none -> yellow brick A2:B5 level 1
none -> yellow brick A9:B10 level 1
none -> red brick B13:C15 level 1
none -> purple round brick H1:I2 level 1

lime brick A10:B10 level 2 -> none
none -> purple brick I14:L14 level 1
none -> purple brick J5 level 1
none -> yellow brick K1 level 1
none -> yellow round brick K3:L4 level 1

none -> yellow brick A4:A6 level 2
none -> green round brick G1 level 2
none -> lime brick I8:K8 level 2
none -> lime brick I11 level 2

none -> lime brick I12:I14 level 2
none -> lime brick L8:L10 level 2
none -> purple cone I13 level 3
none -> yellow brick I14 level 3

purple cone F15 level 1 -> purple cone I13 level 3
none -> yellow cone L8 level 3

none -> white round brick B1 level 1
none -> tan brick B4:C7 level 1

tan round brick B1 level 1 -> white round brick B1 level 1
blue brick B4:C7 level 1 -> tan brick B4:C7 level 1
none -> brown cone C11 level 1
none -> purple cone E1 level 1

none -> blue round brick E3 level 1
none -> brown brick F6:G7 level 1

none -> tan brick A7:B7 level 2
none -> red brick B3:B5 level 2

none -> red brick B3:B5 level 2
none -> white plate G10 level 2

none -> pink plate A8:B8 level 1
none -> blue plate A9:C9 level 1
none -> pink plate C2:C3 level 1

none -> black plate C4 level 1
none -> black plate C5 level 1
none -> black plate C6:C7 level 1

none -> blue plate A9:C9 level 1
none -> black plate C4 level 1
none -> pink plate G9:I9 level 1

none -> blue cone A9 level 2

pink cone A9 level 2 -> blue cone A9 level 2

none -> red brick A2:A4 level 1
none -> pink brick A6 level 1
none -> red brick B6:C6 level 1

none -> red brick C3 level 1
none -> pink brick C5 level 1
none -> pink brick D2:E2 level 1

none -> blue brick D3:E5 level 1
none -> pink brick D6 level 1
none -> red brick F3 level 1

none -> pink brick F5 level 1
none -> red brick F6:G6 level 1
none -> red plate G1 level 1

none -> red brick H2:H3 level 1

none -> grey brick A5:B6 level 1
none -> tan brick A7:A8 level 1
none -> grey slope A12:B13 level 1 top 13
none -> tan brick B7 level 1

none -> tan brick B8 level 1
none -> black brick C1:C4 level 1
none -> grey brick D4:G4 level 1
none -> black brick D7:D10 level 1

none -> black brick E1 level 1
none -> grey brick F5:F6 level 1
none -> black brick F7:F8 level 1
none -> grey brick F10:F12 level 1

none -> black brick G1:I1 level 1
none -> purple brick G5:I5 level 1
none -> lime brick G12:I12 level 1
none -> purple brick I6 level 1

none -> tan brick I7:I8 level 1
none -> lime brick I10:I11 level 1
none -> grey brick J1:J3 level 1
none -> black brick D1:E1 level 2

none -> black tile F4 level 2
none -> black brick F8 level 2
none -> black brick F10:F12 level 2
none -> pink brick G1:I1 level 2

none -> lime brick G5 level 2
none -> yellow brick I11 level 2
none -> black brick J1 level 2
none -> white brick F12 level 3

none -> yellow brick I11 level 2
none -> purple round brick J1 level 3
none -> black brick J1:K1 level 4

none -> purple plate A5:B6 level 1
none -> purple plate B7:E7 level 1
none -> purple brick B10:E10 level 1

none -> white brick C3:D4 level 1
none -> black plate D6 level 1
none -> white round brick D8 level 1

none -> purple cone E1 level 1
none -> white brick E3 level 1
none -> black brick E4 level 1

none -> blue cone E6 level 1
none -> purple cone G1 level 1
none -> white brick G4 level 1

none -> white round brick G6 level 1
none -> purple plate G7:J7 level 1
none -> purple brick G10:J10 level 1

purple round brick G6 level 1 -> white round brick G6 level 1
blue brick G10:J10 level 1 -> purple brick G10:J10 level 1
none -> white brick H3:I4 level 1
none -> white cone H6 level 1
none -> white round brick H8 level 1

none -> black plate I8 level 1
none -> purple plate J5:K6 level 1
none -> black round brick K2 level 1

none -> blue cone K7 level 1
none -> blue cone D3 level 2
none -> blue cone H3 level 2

--

WORK TO BE COMPLETED:
Set the material down exactly as written, starting at its first line. The line containing "none -> lime brick I12:I14 level 2" is the last one to include.

EXERCISE ANSWER:
none -> yellow brick A2:B5 level 1
none -> yellow brick A9:B10 level 1
none -> red brick B13:C15 level 1
none -> purple round brick H1:I2 level 1

lime brick A10:B10 level 2 -> none
none -> purple brick I14:L14 level 1
none -> purple brick J5 level 1
none -> yellow brick K1 level 1
none -> yellow round brick K3:L4 level 1

none -> yellow brick A4:A6 level 2
none -> green round brick G1 level 2
none -> lime brick I8:K8 level 2
none -> lime brick I11 level 2

none -> lime brick I12:I14 level 2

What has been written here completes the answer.